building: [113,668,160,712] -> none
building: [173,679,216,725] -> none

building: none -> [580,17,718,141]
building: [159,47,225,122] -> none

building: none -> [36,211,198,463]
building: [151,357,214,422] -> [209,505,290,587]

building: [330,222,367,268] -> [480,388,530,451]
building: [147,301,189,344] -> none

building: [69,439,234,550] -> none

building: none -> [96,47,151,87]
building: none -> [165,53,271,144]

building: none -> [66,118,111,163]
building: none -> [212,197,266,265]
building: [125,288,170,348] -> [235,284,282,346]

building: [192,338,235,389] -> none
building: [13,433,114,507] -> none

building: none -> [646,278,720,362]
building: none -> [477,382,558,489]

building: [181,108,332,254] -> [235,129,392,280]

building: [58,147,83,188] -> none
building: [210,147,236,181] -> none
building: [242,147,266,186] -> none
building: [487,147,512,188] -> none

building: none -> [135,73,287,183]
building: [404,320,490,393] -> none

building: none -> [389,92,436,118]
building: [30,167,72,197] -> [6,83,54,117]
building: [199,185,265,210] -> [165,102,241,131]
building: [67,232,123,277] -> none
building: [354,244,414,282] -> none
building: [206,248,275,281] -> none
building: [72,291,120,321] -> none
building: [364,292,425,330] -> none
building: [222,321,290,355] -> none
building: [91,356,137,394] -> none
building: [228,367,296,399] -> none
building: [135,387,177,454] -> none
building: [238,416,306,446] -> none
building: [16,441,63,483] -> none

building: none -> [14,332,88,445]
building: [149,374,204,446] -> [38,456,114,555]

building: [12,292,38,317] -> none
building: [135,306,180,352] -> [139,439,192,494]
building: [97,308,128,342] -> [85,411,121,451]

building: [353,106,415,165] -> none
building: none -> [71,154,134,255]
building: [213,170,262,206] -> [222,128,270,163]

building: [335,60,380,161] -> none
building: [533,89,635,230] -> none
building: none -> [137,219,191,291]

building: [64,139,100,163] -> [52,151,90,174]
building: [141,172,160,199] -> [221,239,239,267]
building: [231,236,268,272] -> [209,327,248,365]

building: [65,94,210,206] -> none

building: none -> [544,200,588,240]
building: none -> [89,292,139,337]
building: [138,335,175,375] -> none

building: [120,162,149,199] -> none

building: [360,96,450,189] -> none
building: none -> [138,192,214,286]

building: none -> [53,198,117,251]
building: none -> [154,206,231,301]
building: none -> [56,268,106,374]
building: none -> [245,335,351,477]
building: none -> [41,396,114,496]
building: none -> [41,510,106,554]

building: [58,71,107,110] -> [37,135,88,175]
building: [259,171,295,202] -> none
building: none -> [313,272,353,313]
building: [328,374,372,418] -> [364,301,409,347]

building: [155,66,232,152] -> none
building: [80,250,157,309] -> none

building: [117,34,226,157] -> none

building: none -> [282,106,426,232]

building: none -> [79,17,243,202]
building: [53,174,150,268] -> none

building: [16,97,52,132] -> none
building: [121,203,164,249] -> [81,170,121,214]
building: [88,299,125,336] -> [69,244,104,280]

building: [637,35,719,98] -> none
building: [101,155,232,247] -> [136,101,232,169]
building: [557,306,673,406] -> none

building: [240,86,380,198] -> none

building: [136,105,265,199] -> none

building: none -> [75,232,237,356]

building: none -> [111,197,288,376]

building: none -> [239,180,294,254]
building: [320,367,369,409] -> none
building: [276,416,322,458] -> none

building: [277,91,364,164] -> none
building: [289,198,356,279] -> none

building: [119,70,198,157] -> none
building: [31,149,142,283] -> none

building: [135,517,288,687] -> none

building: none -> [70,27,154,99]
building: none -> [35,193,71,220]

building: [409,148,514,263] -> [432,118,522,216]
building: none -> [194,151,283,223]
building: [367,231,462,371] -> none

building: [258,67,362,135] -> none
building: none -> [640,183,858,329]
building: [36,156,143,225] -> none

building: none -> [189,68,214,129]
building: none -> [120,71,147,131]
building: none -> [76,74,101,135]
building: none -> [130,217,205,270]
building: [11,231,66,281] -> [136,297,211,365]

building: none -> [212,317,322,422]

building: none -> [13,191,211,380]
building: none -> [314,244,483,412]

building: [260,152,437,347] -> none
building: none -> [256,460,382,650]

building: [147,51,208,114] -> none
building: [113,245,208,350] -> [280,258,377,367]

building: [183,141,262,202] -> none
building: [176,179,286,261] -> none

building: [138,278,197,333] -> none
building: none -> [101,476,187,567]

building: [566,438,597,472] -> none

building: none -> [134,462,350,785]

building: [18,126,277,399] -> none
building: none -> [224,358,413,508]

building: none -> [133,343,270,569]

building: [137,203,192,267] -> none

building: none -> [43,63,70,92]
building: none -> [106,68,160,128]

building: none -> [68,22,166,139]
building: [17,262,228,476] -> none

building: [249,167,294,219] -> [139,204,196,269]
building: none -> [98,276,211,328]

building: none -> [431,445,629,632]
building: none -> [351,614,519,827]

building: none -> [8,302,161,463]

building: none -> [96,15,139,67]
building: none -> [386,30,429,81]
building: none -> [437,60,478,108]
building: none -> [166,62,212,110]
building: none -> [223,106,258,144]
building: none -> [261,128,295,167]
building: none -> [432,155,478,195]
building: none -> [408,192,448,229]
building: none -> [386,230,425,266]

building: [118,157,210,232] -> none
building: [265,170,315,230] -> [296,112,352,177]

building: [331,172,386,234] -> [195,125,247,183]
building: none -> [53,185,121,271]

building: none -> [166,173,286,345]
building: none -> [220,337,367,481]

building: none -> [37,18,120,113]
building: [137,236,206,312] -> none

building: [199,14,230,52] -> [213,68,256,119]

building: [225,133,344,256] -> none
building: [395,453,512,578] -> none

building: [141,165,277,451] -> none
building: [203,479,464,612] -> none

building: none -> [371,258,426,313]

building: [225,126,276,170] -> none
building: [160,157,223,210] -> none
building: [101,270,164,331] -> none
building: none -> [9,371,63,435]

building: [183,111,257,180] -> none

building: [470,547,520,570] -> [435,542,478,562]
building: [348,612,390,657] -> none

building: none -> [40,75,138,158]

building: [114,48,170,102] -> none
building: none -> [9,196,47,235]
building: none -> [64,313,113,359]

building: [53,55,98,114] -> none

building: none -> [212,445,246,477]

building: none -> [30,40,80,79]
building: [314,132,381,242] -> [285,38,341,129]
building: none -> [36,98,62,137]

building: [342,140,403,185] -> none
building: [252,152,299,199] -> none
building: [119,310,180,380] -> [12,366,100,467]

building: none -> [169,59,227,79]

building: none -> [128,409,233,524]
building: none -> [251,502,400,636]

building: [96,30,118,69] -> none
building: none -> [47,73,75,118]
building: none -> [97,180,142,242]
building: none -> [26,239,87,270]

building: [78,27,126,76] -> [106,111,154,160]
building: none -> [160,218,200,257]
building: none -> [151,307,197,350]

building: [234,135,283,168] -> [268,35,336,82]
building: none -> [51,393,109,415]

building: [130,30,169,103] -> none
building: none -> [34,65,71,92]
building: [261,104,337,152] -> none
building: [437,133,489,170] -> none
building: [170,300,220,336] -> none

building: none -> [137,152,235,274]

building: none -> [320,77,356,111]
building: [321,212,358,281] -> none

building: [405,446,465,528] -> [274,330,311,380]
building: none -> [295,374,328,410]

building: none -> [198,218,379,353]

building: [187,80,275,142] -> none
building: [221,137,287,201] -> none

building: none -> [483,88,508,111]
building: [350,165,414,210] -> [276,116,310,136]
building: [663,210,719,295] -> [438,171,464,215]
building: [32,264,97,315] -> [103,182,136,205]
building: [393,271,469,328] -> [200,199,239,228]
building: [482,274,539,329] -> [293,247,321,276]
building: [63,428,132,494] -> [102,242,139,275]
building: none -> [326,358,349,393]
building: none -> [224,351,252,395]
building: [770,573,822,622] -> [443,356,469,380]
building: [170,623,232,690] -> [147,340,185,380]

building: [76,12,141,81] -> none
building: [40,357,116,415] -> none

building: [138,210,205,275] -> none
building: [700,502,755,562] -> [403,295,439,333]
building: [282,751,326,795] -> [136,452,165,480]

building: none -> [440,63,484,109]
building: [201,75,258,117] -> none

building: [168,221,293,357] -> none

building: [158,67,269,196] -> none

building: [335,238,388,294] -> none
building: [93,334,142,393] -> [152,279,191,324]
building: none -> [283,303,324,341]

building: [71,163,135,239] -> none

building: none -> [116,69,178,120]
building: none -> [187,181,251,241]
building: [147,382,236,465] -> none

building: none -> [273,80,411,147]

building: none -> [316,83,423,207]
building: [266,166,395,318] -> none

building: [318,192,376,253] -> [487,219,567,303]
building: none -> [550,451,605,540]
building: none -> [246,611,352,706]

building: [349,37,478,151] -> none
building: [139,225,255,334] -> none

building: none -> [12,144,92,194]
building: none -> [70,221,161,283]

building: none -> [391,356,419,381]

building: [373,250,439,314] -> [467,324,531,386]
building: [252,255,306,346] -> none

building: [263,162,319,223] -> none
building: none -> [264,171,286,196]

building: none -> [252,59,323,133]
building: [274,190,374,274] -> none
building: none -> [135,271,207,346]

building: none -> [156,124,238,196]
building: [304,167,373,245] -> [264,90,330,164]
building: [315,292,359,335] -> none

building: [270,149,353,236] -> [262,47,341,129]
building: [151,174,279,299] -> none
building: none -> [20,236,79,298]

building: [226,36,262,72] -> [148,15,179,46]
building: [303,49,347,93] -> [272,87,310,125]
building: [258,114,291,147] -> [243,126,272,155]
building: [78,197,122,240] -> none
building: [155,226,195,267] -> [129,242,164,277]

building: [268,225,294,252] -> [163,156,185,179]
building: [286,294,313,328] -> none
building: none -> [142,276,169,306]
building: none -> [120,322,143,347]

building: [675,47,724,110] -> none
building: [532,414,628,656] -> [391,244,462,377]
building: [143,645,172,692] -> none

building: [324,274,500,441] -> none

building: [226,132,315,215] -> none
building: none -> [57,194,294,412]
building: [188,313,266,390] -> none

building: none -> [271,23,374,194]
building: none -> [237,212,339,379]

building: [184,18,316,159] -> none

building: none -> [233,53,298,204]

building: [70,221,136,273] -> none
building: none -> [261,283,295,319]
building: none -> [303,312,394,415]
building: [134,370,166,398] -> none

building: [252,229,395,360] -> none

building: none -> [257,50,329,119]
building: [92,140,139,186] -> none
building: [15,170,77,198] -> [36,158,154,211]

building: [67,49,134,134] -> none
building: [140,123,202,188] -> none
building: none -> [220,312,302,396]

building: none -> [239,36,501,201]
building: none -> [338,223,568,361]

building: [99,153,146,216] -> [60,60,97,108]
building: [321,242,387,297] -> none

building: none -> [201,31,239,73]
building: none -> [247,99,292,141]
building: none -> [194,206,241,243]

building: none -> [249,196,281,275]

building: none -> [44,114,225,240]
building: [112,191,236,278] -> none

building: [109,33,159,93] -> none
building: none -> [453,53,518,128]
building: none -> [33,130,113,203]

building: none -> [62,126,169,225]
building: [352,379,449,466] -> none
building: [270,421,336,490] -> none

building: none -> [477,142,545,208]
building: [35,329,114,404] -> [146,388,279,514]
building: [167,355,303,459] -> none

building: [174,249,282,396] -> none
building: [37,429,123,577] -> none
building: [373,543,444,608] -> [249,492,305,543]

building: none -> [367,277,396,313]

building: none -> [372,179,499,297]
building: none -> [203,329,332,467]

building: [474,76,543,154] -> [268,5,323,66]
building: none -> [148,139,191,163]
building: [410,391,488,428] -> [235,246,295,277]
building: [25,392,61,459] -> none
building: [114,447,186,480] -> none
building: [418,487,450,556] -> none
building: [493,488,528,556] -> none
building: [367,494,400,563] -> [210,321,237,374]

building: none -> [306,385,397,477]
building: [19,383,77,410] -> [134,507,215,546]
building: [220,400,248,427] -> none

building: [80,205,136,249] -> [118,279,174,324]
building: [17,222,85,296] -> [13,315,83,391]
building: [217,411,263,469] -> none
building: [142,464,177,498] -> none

JOB ITEM> Retype exactly, and only, the lines above from the one where "building: [113,245,208,350] ->" occurs up to and including the one where "building: none -> [43,63,70,92]" occurs.

RESULT FOR THIS TASK>
building: [113,245,208,350] -> [280,258,377,367]

building: [183,141,262,202] -> none
building: [176,179,286,261] -> none

building: [138,278,197,333] -> none
building: none -> [101,476,187,567]

building: [566,438,597,472] -> none

building: none -> [134,462,350,785]

building: [18,126,277,399] -> none
building: none -> [224,358,413,508]

building: none -> [133,343,270,569]

building: [137,203,192,267] -> none

building: none -> [43,63,70,92]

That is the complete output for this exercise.